- **Work instructions**
Repeat the data that follows, word for word, without the images.

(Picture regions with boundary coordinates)
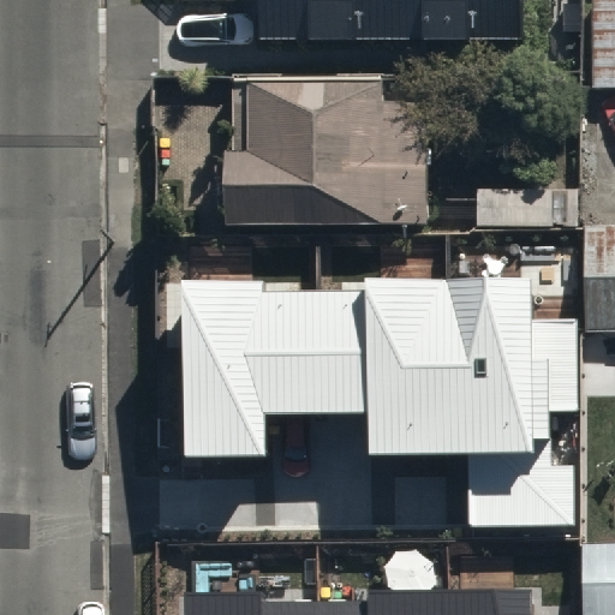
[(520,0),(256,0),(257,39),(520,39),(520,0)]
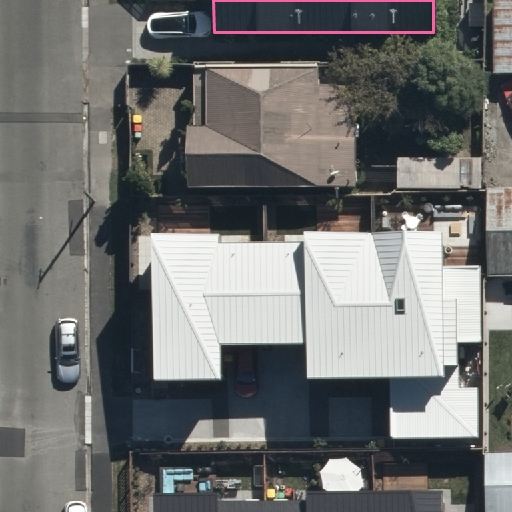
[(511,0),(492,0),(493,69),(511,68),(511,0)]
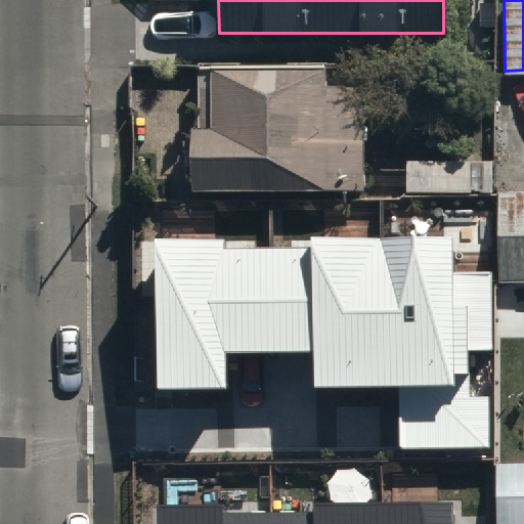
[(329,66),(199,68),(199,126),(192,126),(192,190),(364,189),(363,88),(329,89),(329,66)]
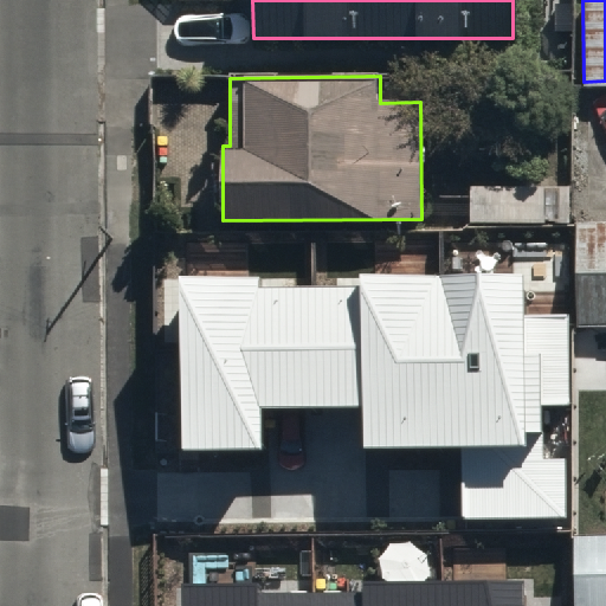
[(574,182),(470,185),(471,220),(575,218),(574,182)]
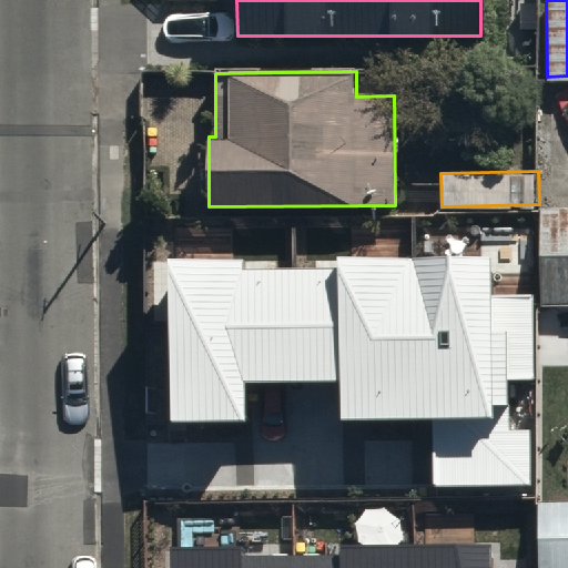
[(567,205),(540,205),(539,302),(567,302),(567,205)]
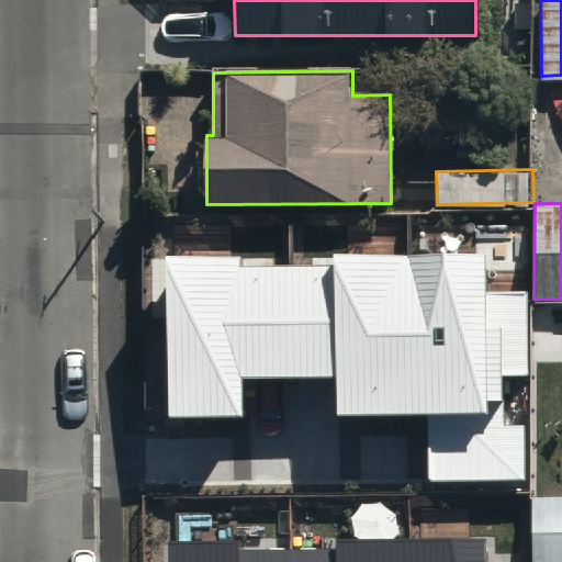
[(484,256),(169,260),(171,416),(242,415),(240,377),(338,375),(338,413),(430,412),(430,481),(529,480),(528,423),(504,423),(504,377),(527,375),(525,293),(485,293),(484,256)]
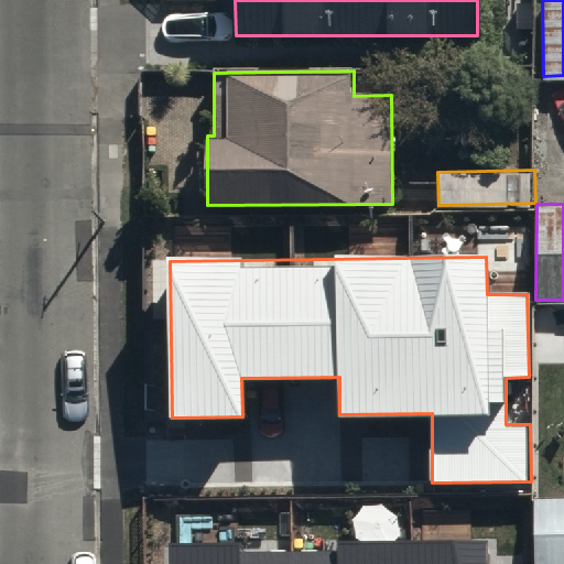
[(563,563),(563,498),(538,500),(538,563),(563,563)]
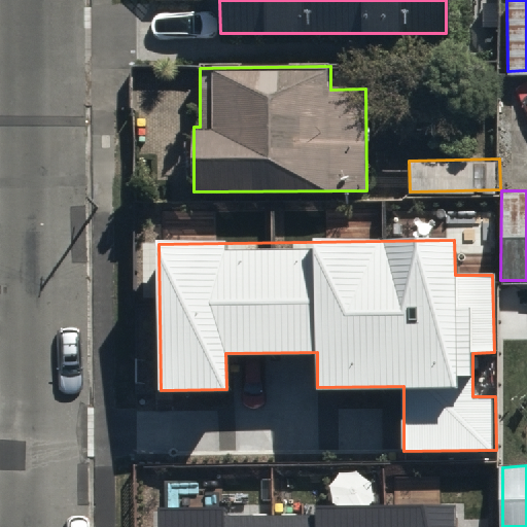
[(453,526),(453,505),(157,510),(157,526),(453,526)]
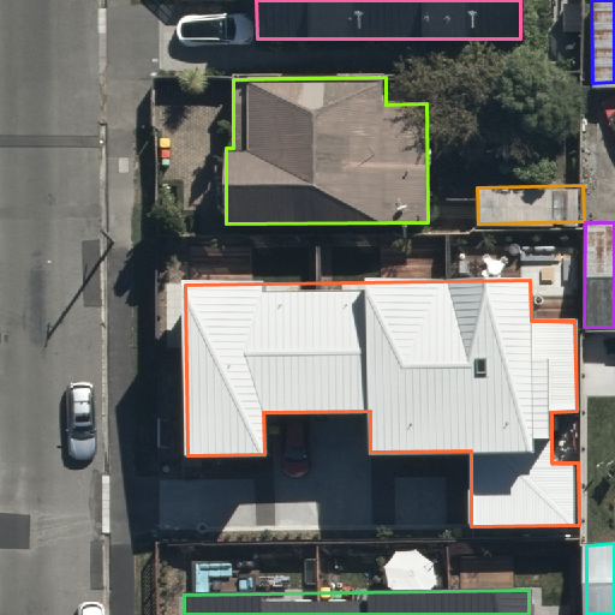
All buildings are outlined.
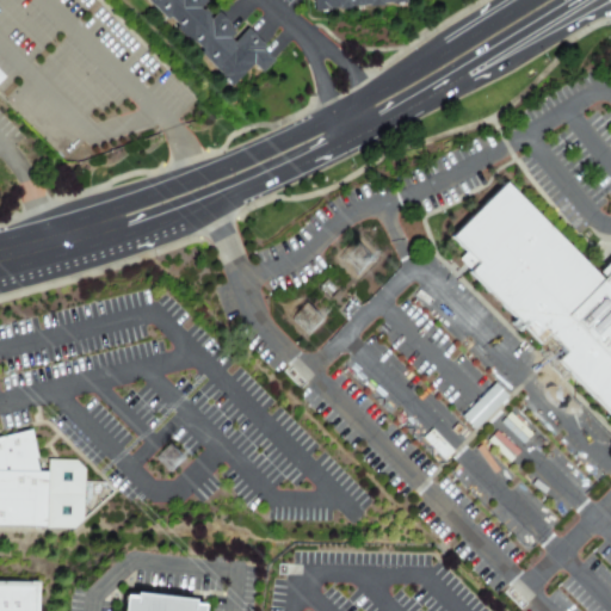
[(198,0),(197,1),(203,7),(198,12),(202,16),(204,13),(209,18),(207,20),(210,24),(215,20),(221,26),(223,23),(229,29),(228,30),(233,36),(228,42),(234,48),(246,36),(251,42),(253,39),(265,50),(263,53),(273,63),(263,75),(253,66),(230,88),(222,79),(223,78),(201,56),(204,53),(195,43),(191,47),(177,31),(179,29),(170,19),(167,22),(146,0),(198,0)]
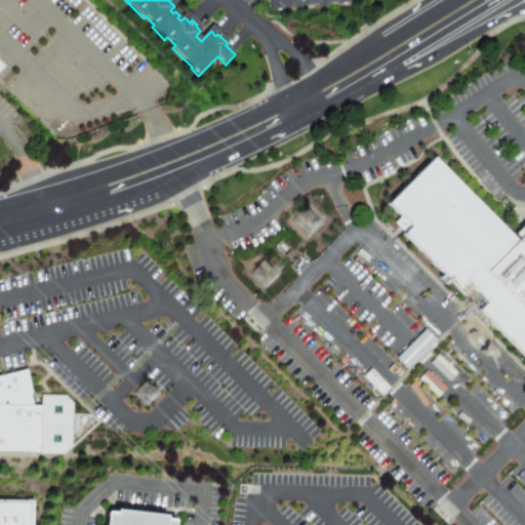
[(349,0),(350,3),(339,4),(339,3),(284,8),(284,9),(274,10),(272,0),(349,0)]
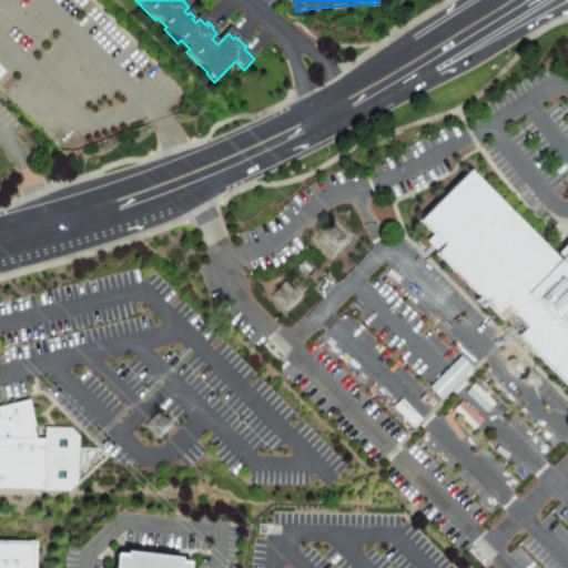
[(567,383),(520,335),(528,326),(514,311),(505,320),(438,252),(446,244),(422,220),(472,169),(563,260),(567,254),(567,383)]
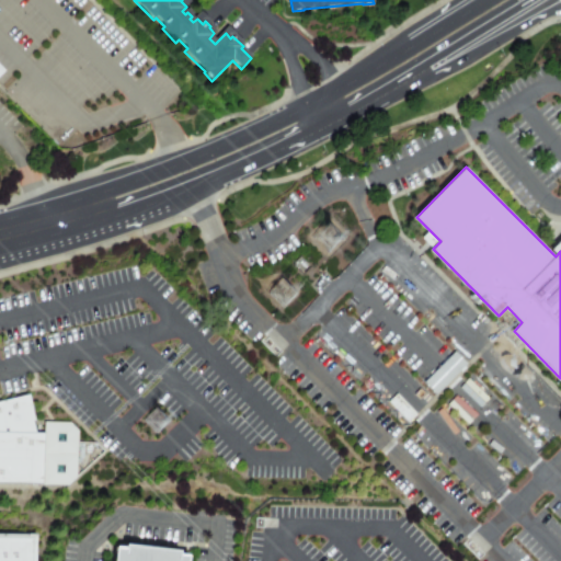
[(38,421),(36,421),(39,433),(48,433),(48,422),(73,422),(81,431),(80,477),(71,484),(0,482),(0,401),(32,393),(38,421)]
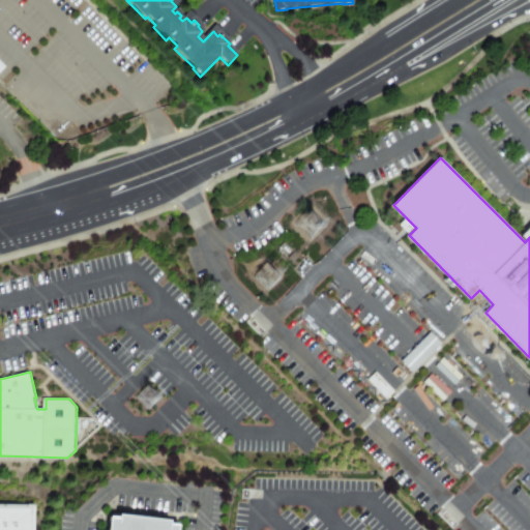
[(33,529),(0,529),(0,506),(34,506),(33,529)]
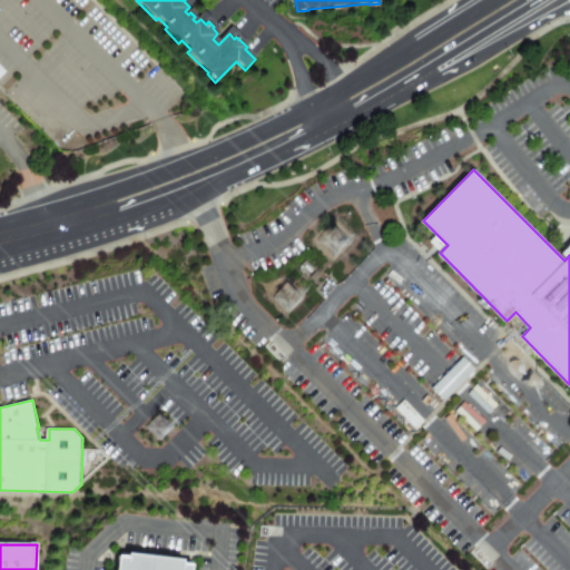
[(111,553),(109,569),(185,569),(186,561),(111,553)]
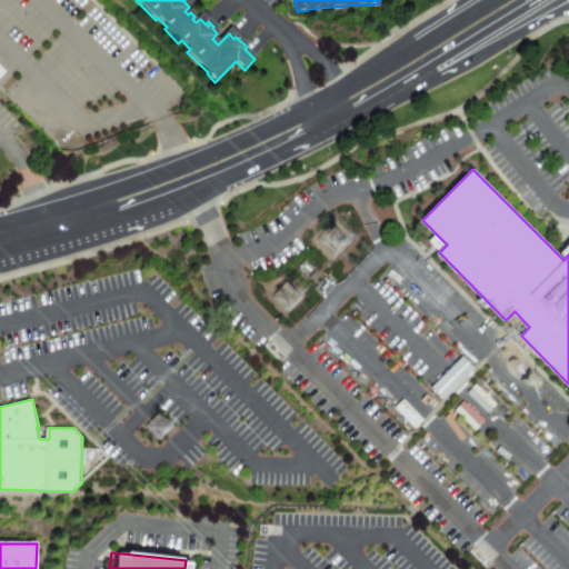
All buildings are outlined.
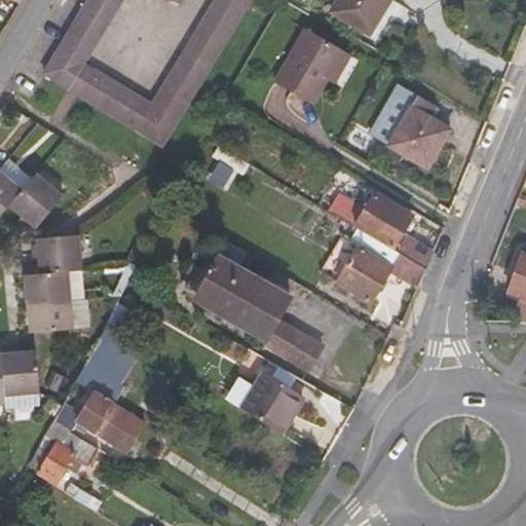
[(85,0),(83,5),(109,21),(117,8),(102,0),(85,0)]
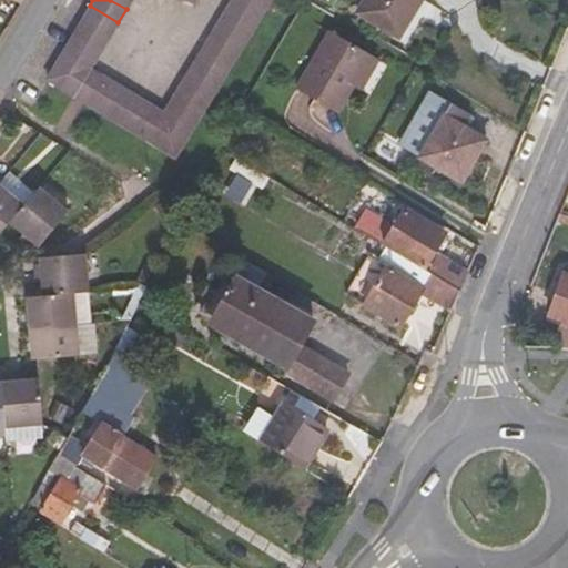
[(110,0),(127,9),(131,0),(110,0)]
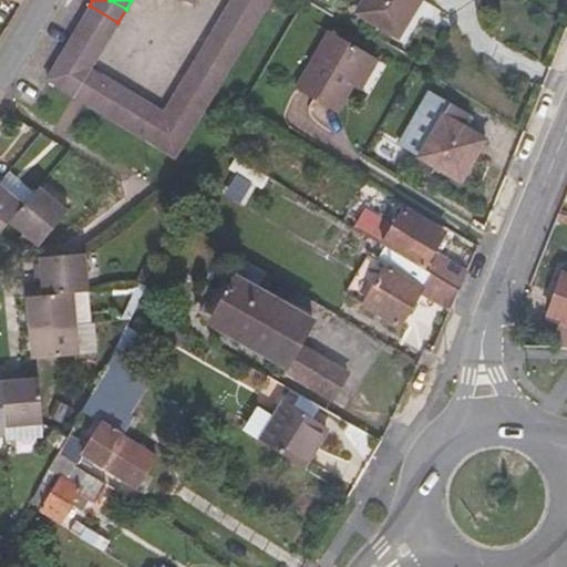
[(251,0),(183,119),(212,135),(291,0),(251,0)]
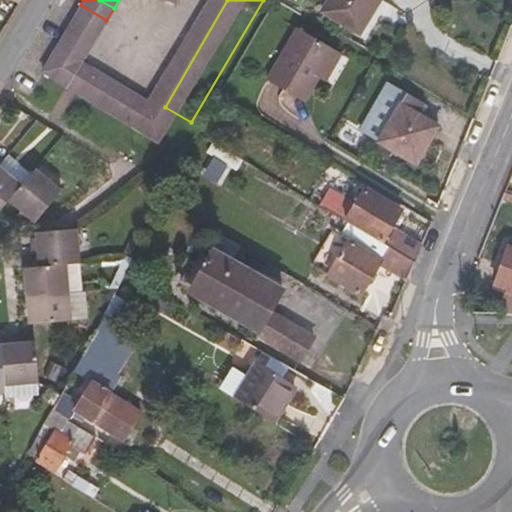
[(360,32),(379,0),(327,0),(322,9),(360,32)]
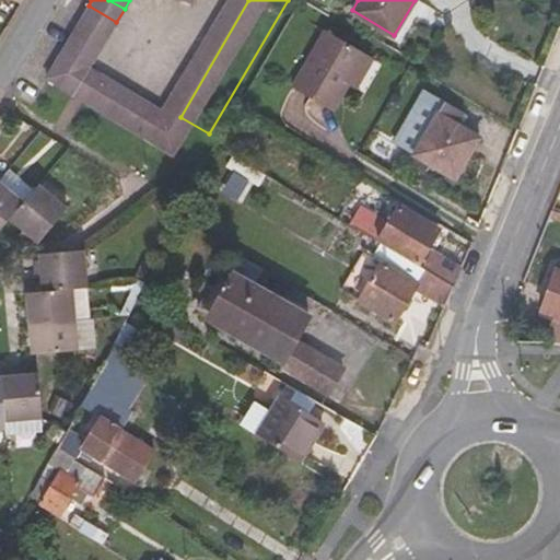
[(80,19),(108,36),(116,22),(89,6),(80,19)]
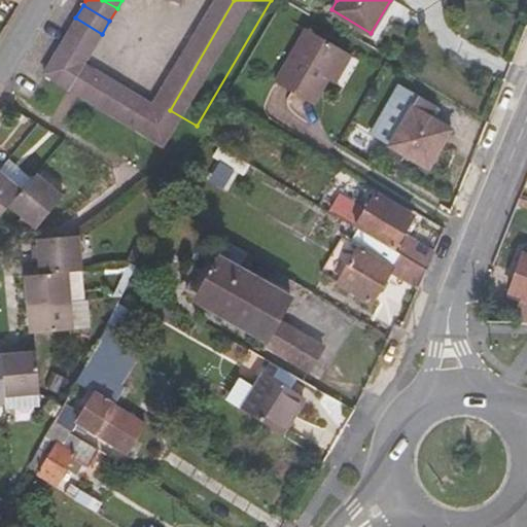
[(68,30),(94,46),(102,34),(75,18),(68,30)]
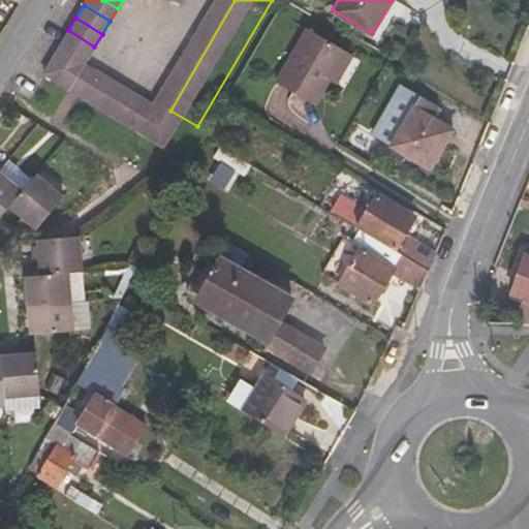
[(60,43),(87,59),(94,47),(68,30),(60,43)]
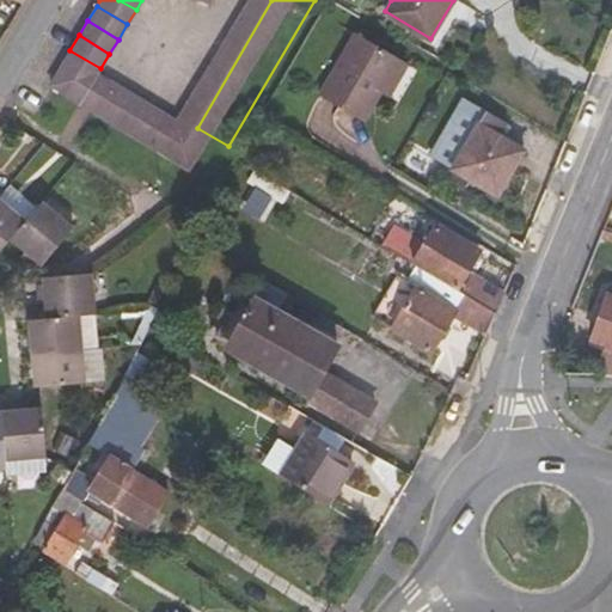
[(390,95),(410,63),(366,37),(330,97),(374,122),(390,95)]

- **Response area**
[(520,0),(256,0),(257,39),(520,39),(520,0)]
[(511,0),(492,0),(493,69),(511,68),(511,0)]
[(329,66),(199,68),(199,126),(192,126),(192,190),(364,189),(363,88),(329,89),(329,66)]
[(574,182),(470,185),(471,220),(575,218),(574,182)]
[(567,205),(540,205),(539,302),(567,302),(567,205)]
[(484,256),(169,260),(171,416),(242,415),(240,377),(338,375),(338,413),(430,412),(430,481),(529,480),(528,423),(504,423),(504,377),(527,375),(525,293),(485,293),(484,256)]
[(563,563),(563,498),(538,500),(538,563),(563,563)]
[(453,526),(453,505),(157,510),(157,526),(453,526)]
All buildings are outlined.
[(198,0),(197,1),(203,7),(198,12),(202,16),(204,13),(209,18),(207,20),(210,24),(215,20),(221,26),(223,23),(229,29),(228,30),(233,36),(228,42),(234,48),(246,36),(251,42),(253,39),(265,50),(263,53),(273,63),(263,75),(253,66),(230,88),(222,79),(223,78),(201,56),(204,53),(195,43),(191,47),(177,31),(179,29),(170,19),(167,22),(146,0),(198,0)]
[(349,0),(350,3),(339,4),(339,3),(284,8),(284,9),(274,10),(272,0),(349,0)]
[(567,383),(520,335),(528,326),(514,311),(505,320),(438,252),(446,244),(422,220),(472,169),(563,260),(567,254),(567,383)]
[(38,421),(36,421),(39,433),(48,433),(48,422),(73,422),(81,431),(80,477),(71,484),(0,482),(0,401),(32,393),(38,421)]
[(33,529),(0,529),(0,506),(34,506),(33,529)]
[(111,553),(109,569),(185,569),(186,561),(111,553)]
All buildings are outlined.
[(85,0),(83,5),(109,21),(117,8),(102,0),(85,0)]
[(110,0),(127,9),(131,0),(110,0)]
[(251,0),(183,119),(212,135),(291,0),(251,0)]
[(360,32),(379,0),(327,0),(322,9),(360,32)]
[(80,19),(108,36),(116,22),(89,6),(80,19)]
[(68,30),(94,46),(102,34),(75,18),(68,30)]
[(60,43),(87,59),(94,47),(68,30),(60,43)]
[(390,95),(410,63),(366,37),(330,97),(374,122),(390,95)]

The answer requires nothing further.